▶ **DIRECTIONS**
Every entry below should be transcribed exactly; pictures stay out of the copy.

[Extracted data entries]
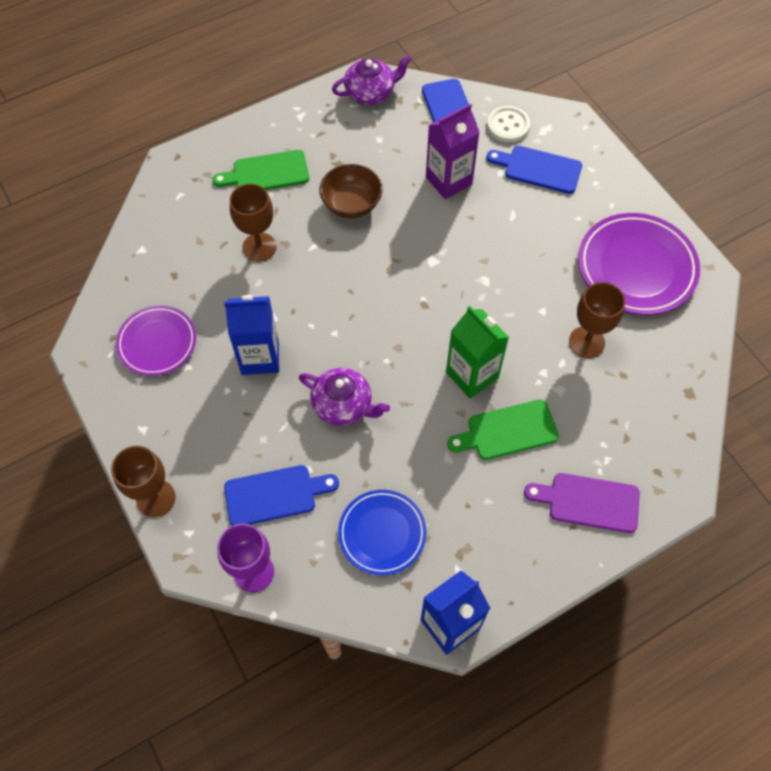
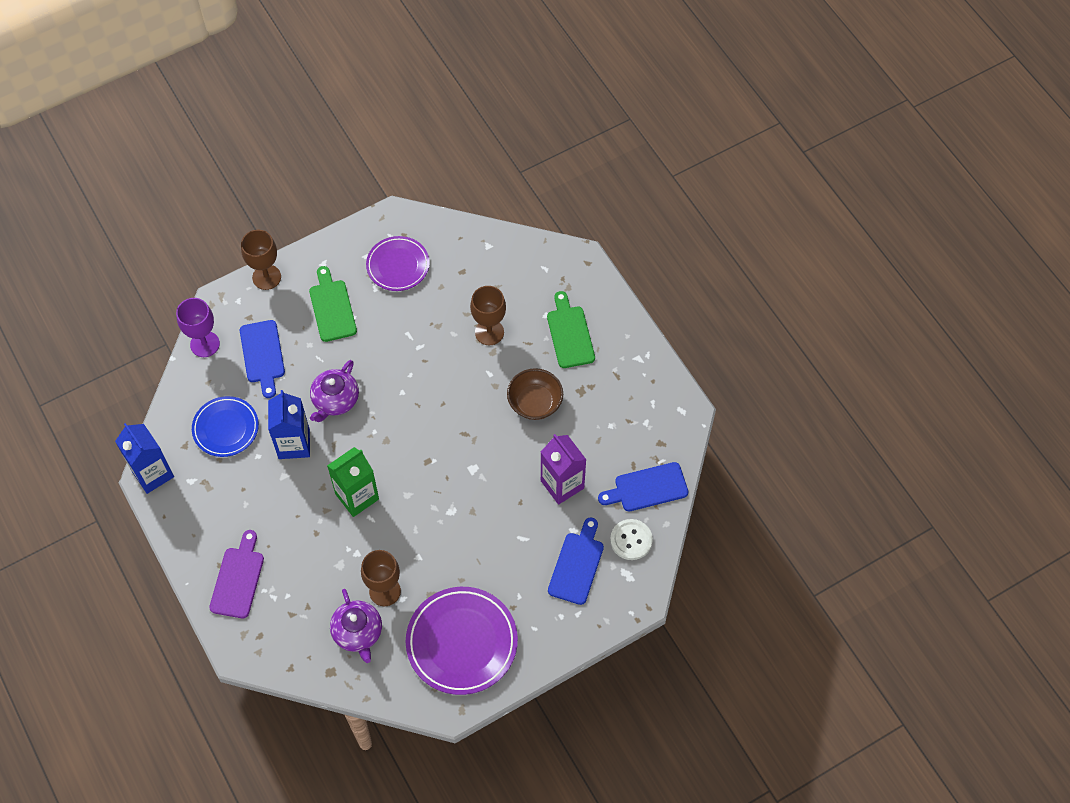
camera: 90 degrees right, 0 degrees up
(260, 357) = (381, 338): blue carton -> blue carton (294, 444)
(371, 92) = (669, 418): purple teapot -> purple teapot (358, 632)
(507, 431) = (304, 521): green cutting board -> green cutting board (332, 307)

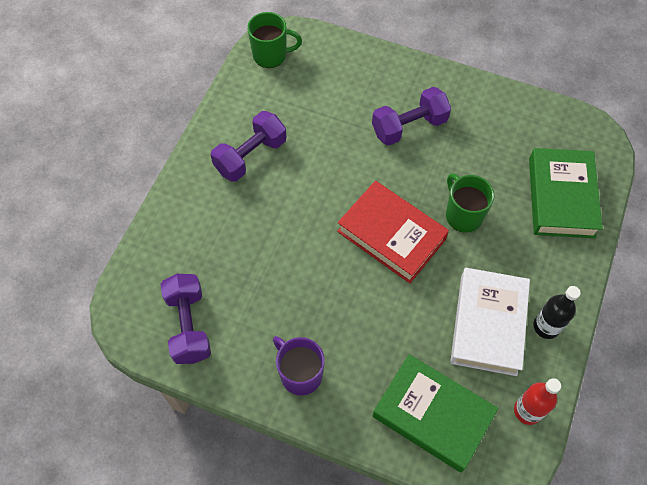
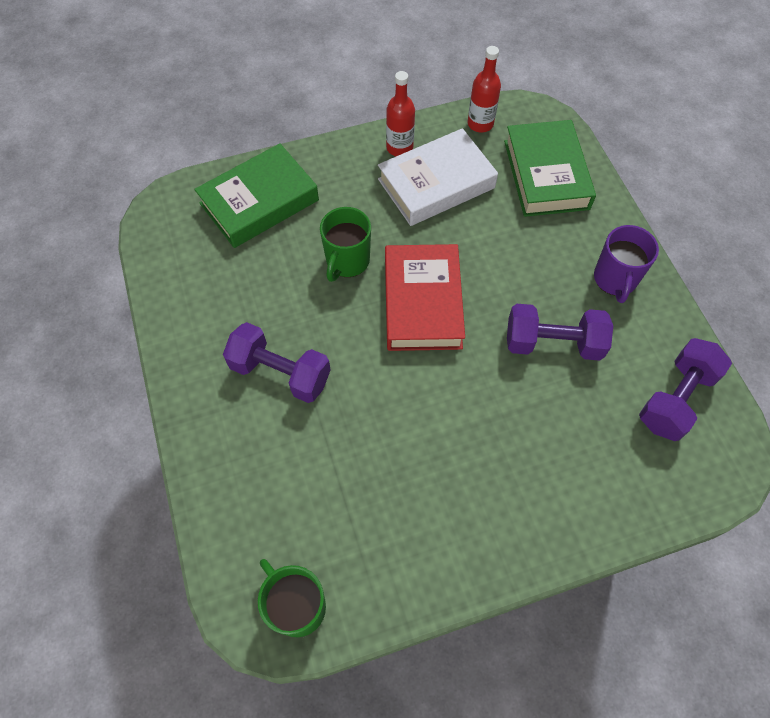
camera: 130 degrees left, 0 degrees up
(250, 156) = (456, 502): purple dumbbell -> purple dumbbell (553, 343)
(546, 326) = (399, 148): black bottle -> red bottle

▶ **RESPONSE FOR THIS EXERCISE**
camera: 90 degrees right, 0 degrees up
(260, 357) = (381, 338): blue carton -> blue carton (294, 444)
(371, 92) = (669, 418): purple teapot -> purple teapot (358, 632)
(507, 431) = (304, 521): green cutting board -> green cutting board (332, 307)

camera: 130 degrees left, 0 degrees up
(250, 156) = (456, 502): purple dumbbell -> purple dumbbell (553, 343)
(546, 326) = (399, 148): black bottle -> red bottle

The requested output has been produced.